Top of Exercise data
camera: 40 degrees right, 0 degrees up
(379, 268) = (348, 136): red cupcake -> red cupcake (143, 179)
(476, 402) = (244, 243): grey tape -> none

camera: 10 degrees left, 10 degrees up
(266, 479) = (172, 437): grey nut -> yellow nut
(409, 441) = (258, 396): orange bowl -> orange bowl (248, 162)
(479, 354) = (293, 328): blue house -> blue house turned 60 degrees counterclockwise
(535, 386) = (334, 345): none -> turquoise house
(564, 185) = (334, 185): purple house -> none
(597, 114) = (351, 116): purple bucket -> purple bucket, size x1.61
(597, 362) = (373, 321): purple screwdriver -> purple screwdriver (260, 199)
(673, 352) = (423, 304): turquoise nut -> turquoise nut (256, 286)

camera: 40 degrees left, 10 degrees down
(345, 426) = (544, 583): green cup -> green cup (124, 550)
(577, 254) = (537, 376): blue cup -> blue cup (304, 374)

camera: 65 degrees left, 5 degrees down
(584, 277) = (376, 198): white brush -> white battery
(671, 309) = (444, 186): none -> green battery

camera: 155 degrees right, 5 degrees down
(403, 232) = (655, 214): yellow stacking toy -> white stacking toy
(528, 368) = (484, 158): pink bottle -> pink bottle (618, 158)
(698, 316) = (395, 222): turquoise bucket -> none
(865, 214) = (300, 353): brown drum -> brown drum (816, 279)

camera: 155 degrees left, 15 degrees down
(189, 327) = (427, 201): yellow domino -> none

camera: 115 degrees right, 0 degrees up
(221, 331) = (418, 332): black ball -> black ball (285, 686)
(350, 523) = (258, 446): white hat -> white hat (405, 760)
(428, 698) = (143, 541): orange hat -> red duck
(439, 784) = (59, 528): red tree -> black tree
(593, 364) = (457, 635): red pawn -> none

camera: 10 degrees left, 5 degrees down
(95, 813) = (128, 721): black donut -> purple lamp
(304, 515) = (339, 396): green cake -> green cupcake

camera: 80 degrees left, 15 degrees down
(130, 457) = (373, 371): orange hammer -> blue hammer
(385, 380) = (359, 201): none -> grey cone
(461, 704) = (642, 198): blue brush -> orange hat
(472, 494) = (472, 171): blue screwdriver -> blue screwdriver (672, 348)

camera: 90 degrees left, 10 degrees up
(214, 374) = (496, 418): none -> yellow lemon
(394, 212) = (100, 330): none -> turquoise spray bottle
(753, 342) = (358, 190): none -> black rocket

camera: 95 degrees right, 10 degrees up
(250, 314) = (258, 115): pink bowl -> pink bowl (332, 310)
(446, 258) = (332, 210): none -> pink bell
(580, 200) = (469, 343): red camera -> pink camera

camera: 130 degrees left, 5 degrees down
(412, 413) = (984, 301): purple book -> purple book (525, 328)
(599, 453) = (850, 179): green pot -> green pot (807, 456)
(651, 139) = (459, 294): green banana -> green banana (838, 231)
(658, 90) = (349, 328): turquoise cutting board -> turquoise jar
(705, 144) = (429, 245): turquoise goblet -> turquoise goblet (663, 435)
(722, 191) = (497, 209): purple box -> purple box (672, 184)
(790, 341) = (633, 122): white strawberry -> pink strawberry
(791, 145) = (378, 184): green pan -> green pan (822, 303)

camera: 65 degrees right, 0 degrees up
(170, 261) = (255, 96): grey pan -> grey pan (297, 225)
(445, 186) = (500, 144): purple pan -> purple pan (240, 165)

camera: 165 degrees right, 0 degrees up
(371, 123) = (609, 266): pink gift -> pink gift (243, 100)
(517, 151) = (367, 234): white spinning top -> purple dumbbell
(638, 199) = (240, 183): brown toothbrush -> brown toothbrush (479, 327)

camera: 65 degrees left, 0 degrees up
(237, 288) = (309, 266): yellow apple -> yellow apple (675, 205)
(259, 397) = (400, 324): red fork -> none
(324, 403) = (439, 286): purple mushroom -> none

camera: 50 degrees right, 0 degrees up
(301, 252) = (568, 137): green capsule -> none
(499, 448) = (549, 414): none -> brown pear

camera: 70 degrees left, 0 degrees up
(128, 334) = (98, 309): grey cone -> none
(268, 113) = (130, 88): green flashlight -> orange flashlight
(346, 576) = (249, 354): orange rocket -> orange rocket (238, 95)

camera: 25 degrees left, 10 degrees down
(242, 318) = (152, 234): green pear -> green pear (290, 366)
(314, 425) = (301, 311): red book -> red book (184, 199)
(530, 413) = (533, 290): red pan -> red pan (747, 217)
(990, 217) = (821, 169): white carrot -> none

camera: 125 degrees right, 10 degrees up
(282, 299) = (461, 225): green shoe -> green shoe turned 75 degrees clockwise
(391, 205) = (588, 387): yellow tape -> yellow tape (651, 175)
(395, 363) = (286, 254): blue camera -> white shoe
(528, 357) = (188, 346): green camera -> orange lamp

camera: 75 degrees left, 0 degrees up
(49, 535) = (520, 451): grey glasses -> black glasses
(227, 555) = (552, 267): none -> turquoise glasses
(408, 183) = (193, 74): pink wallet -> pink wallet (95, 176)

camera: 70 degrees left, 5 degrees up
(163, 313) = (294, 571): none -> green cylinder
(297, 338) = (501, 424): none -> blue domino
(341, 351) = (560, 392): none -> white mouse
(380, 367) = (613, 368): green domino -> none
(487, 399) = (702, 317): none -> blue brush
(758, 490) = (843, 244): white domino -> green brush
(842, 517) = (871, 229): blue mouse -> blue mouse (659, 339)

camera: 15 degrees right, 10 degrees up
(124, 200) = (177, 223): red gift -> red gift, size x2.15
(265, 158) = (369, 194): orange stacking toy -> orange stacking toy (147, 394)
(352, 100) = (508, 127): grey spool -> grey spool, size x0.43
Bottom of Exercise data
Work to be completed -
The lines above that include "battery" should each be listed.

Output below -
(584, 277) = (376, 198): white brush -> white battery
(671, 309) = (444, 186): none -> green battery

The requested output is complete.